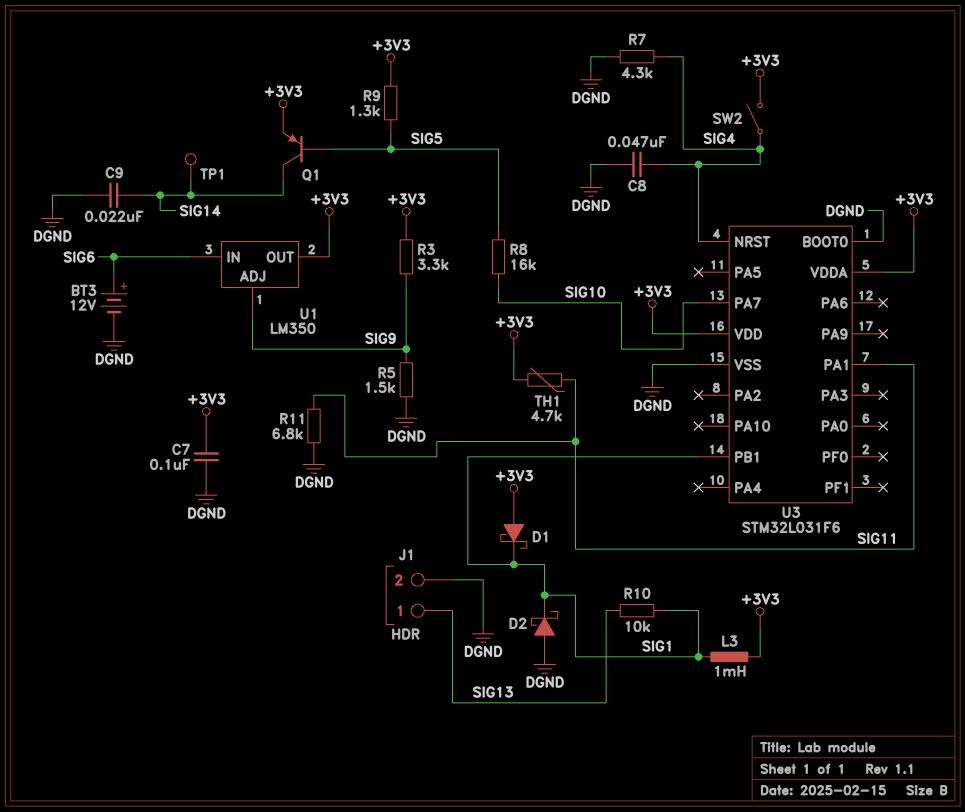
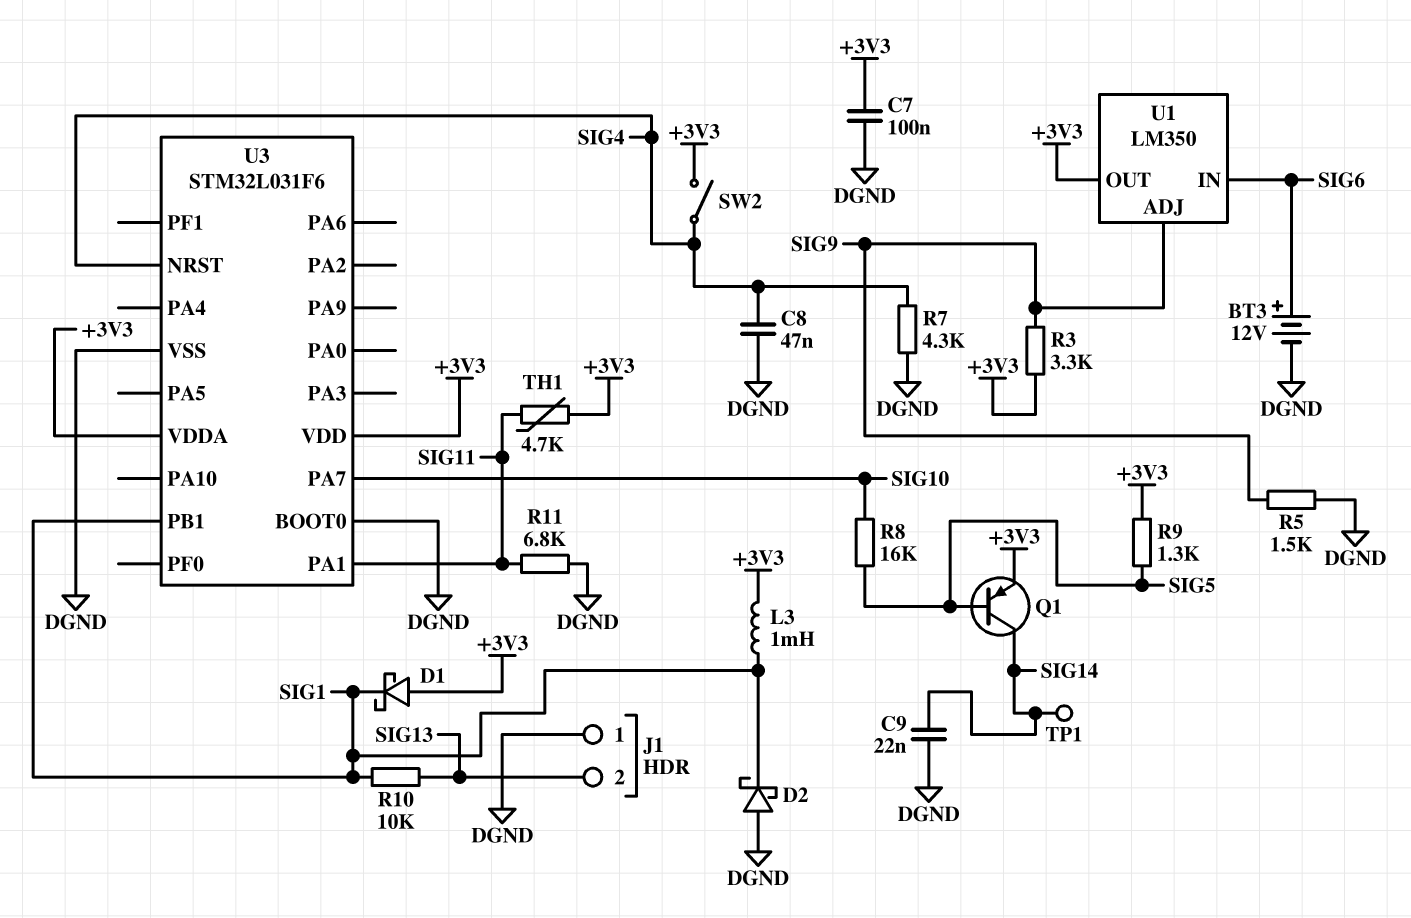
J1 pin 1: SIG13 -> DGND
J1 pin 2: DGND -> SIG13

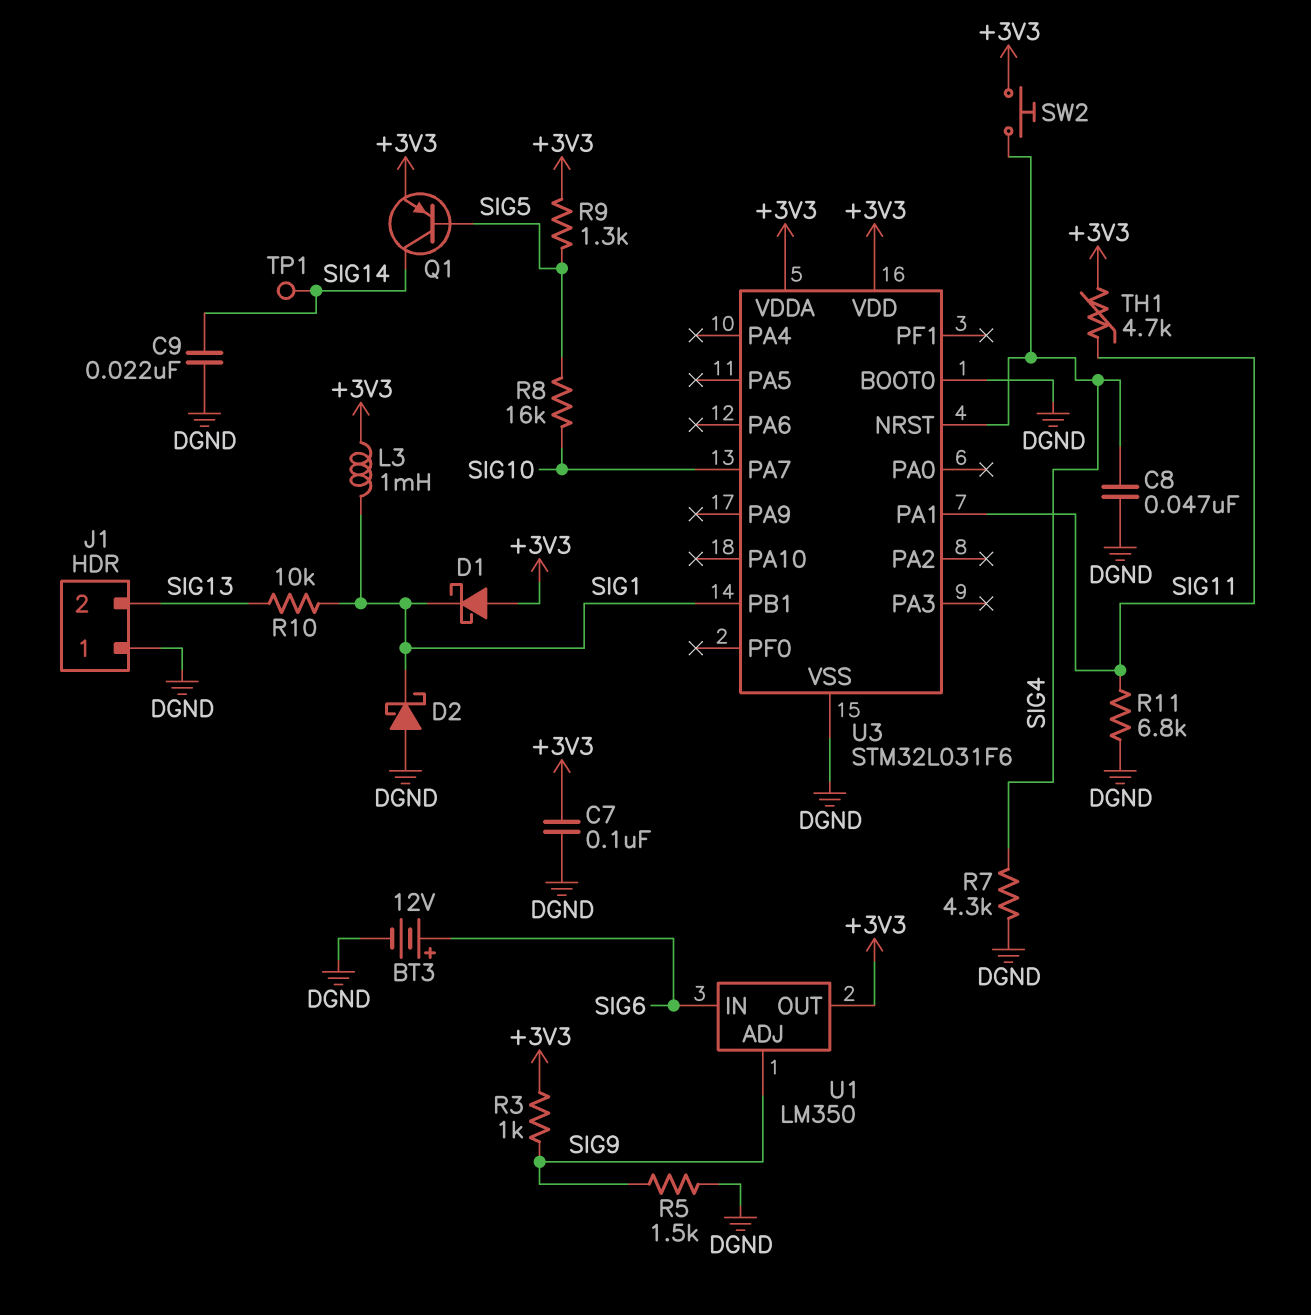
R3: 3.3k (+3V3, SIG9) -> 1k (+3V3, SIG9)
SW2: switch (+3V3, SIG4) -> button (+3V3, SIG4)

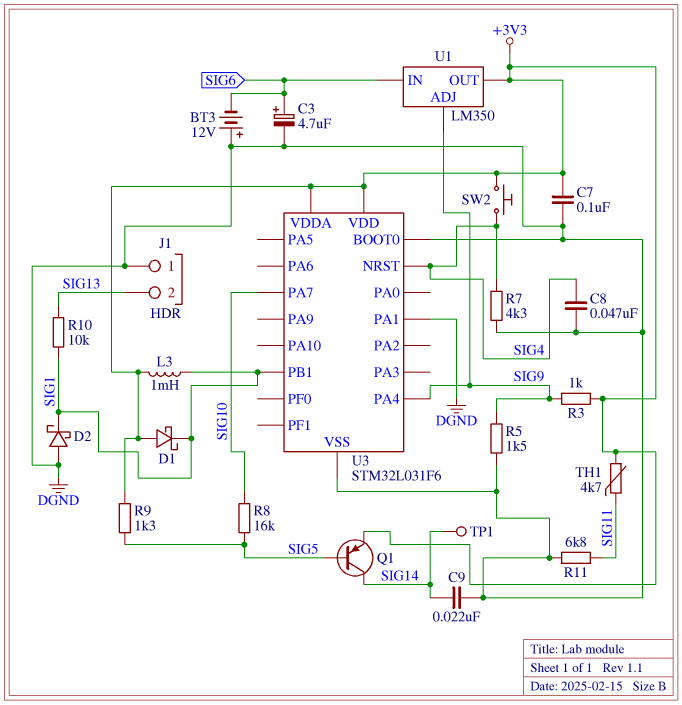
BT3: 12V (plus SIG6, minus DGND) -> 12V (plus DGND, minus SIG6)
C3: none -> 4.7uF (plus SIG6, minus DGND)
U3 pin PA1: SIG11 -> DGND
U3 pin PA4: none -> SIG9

--- DIRECTIONS FOR THIS TASK ---
Take the lines from the one holding "R3: 3.3k (+3V3, SIG9) -> 1k (+3V3, SIG9)" through the final line of the records above and output them exactly, both ends included, excluding pictures.

--- REPLY TO THE TASK ---
R3: 3.3k (+3V3, SIG9) -> 1k (+3V3, SIG9)
SW2: switch (+3V3, SIG4) -> button (+3V3, SIG4)

BT3: 12V (plus SIG6, minus DGND) -> 12V (plus DGND, minus SIG6)
C3: none -> 4.7uF (plus SIG6, minus DGND)
U3 pin PA1: SIG11 -> DGND
U3 pin PA4: none -> SIG9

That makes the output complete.